— Start of Material for the task —
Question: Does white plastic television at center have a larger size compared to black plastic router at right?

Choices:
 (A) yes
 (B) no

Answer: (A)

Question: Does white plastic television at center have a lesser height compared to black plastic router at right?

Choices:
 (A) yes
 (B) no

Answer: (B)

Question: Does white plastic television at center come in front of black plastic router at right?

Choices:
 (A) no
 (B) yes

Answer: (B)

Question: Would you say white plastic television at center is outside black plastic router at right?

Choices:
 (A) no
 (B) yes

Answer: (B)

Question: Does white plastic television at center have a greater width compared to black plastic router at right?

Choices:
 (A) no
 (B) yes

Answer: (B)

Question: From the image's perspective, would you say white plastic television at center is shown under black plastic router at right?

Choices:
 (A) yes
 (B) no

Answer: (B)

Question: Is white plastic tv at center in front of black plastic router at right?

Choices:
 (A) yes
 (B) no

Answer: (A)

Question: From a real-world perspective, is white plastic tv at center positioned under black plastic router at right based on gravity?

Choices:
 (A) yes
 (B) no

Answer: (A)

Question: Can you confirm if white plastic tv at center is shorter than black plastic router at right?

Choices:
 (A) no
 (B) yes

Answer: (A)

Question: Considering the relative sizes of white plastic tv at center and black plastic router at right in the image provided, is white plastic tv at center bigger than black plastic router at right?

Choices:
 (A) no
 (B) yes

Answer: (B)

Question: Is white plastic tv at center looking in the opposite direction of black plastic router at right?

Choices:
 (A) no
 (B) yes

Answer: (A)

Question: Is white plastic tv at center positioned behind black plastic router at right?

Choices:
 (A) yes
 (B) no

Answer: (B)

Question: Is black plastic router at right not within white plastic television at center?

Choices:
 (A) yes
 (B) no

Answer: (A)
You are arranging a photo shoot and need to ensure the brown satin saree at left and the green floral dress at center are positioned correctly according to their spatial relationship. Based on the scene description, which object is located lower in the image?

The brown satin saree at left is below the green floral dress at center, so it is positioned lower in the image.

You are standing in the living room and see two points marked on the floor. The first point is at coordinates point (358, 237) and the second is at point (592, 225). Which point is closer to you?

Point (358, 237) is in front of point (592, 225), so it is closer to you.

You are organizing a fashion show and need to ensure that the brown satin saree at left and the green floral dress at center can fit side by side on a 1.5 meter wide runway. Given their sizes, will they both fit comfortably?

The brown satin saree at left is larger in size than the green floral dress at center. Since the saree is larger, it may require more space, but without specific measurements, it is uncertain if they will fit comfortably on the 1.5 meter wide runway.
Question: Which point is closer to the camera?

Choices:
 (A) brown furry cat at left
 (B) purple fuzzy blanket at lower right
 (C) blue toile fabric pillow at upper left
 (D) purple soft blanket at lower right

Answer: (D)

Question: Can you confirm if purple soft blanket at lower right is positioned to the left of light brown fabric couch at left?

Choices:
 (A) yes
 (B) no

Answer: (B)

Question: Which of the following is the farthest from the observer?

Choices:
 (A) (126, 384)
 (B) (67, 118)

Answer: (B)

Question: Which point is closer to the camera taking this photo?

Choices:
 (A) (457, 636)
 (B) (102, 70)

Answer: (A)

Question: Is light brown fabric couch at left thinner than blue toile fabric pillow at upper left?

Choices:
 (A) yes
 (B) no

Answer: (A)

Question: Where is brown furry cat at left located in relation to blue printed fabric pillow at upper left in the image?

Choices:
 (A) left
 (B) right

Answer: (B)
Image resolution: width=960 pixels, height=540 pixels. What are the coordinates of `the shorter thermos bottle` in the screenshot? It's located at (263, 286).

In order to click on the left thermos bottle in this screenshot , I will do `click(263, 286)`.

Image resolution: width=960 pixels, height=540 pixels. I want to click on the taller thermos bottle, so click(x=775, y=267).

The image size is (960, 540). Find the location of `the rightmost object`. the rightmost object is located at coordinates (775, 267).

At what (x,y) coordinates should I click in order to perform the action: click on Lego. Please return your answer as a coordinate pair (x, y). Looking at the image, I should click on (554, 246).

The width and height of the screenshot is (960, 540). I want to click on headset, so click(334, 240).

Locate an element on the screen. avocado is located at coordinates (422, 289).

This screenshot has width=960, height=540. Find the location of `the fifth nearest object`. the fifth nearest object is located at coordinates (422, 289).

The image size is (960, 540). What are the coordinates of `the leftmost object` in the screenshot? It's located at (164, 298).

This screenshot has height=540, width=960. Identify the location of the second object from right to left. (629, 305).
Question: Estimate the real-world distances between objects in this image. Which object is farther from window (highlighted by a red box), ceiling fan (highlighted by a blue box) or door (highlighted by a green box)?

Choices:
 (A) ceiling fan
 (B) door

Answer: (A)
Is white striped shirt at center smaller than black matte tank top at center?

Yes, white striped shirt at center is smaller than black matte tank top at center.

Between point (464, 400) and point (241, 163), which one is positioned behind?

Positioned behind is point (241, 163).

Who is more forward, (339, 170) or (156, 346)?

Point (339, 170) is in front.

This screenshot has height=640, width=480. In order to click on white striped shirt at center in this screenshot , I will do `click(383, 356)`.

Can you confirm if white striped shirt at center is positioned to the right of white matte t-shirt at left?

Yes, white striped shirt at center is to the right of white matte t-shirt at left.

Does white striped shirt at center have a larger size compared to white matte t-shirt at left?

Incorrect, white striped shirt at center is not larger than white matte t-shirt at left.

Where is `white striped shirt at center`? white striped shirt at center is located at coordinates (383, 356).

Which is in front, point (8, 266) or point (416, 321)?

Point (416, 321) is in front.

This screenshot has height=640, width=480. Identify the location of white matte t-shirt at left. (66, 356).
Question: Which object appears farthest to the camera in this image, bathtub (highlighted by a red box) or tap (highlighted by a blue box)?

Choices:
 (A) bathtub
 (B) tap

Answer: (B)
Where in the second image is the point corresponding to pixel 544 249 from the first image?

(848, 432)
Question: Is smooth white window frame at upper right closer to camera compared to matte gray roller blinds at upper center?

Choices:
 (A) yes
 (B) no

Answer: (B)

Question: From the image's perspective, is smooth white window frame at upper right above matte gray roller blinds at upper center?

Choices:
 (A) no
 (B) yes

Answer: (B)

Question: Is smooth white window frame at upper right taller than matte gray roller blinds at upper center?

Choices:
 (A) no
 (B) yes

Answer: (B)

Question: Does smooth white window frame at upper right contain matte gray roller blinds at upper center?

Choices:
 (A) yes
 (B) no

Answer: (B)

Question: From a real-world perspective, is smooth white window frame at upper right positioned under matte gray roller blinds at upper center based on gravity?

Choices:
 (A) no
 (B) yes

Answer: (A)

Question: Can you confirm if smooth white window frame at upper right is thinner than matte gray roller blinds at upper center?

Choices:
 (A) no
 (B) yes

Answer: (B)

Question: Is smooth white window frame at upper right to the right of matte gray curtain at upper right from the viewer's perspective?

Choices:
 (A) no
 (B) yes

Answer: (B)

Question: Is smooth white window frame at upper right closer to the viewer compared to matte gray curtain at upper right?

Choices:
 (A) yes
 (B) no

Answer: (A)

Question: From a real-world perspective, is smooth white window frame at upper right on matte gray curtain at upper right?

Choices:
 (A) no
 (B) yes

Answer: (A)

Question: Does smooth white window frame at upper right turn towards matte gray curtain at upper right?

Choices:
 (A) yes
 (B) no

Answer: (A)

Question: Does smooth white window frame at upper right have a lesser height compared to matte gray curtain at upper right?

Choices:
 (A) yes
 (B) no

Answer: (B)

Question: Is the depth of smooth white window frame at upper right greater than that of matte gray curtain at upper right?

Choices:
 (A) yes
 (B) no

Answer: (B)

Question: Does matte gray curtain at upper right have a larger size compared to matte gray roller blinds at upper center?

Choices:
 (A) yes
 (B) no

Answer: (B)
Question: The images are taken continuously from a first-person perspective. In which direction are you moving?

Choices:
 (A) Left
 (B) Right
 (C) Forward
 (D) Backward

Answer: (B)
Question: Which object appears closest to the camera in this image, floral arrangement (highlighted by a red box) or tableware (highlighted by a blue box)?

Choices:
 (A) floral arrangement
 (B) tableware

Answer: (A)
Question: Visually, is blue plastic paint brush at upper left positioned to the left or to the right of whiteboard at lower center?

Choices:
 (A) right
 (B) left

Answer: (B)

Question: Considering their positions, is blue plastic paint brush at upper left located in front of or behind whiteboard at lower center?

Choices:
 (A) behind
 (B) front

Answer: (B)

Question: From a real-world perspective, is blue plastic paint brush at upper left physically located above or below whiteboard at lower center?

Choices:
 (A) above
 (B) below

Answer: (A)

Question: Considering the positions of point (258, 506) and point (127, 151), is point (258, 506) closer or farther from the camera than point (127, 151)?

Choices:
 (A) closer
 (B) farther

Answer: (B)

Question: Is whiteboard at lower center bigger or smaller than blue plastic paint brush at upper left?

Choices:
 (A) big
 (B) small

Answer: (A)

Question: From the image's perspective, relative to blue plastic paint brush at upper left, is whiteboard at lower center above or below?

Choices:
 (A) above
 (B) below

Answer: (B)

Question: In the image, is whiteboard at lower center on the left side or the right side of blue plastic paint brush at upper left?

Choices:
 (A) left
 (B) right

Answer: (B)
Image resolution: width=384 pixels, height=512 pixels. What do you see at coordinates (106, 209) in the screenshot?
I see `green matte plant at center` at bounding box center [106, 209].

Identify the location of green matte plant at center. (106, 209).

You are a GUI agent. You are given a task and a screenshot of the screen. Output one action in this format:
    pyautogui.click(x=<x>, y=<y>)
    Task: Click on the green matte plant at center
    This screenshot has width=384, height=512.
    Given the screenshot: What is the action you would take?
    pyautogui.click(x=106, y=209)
— End of Material for the task —
Locate each line in the material above that contains the word "door", and copy every such line in full.

Question: Estimate the real-world distances between objects in this image. Which object is farther from window (highlighted by a red box), ceiling fan (highlighted by a blue box) or door (highlighted by a green box)?
 (B) door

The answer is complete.